Records:
○ ○ ○ ○ ○ ○ ○

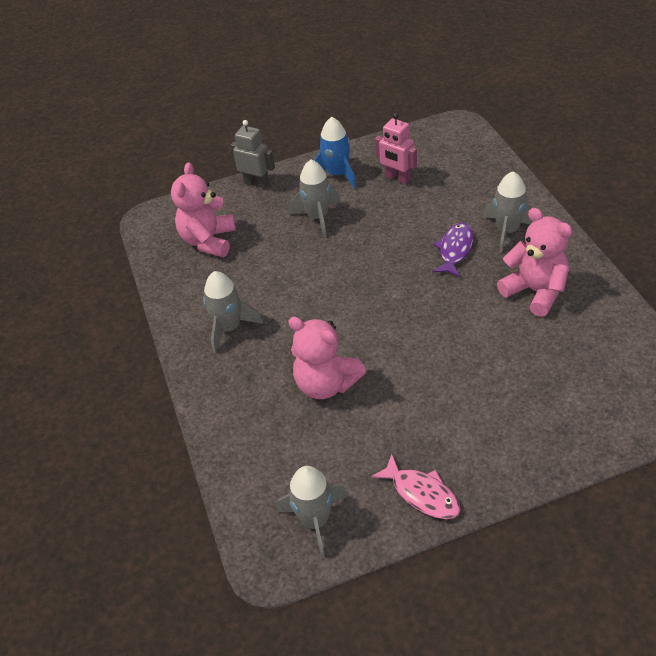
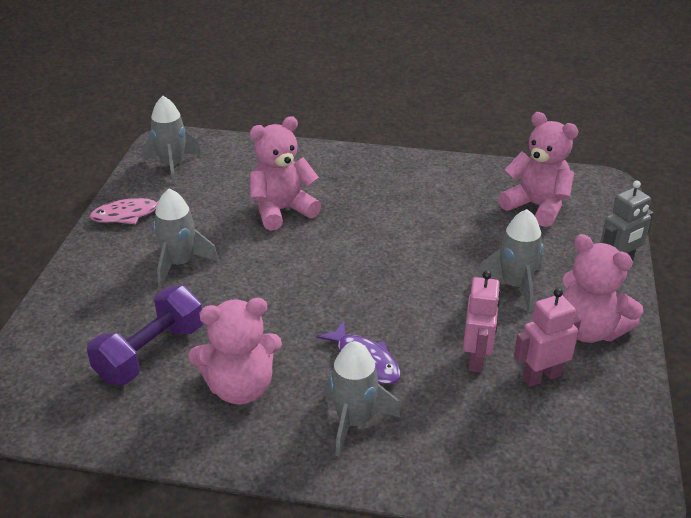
camera: 115 degrees right, 10 degrees down
grey rocket [203,271,263,354] -> grey rocket moved to [153,189,219,287]
blue rocket [314,117,357,189] -> pink teddy bear [563,234,644,343]
none -> purple dumbbell [87,286,203,385]
none -> pink robot [463,271,501,373]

○ ○ ○ ○ ○ ○ ○

Problem to work on:
Retype the records in full, exactly as given, and omit the pictures.

Exercise output:
camera: 115 degrees right, 10 degrees down
grey rocket [203,271,263,354] -> grey rocket moved to [153,189,219,287]
blue rocket [314,117,357,189] -> pink teddy bear [563,234,644,343]
none -> purple dumbbell [87,286,203,385]
none -> pink robot [463,271,501,373]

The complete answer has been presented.